▸ **WHAT YOU ARE ASKED TO DO**
Transcribe all the data below exactly, leaving its pictures out.

▸ **RECORDED DATA**
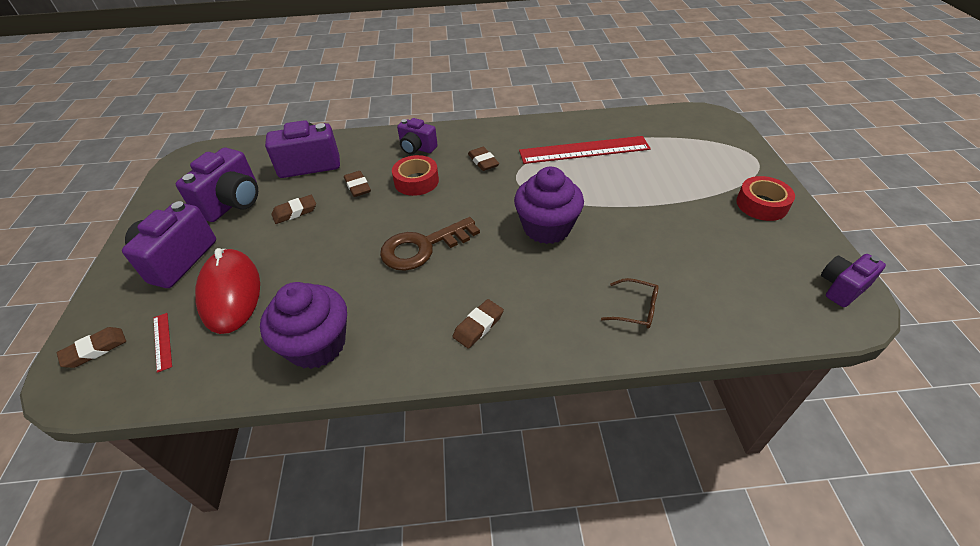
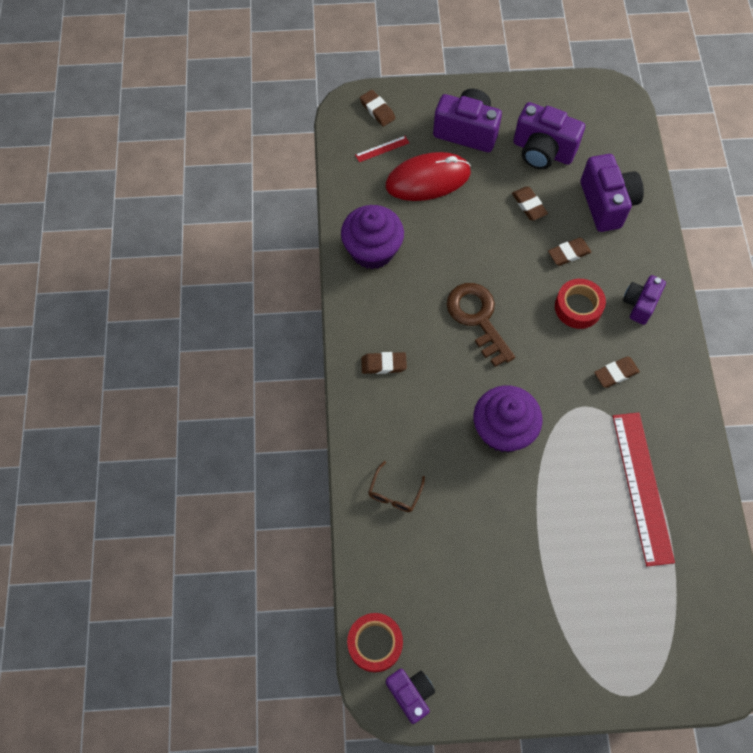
camera: 90 degrees right, 20 degrees up
(478, 326) = (383, 364): brown eraser -> brown eraser turned 45 degrees counterclockwise
(761, 204) = (539, 665): red tape -> red tape (375, 643)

▸ **TASK RESPONSE**
camera: 90 degrees right, 20 degrees up
(478, 326) = (383, 364): brown eraser -> brown eraser turned 45 degrees counterclockwise
(761, 204) = (539, 665): red tape -> red tape (375, 643)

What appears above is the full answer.